Collected data:

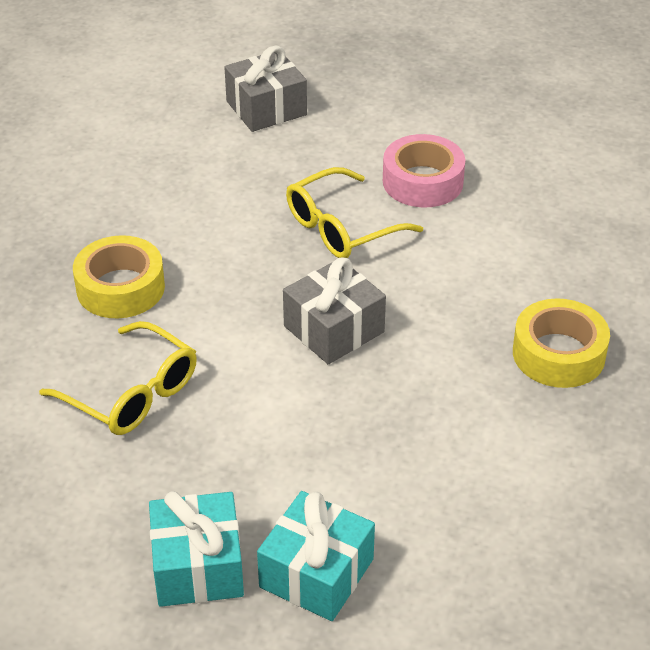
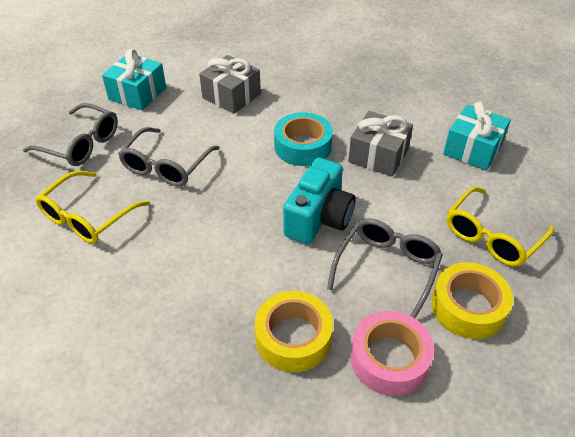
grey glasses: 0 -> 3
turquoise camera: 0 -> 1
turquoise tape: 0 -> 1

What to work on:
For every line of the material that holds the word "turquoise", make a copy.

Output below:
turquoise camera: 0 -> 1
turquoise tape: 0 -> 1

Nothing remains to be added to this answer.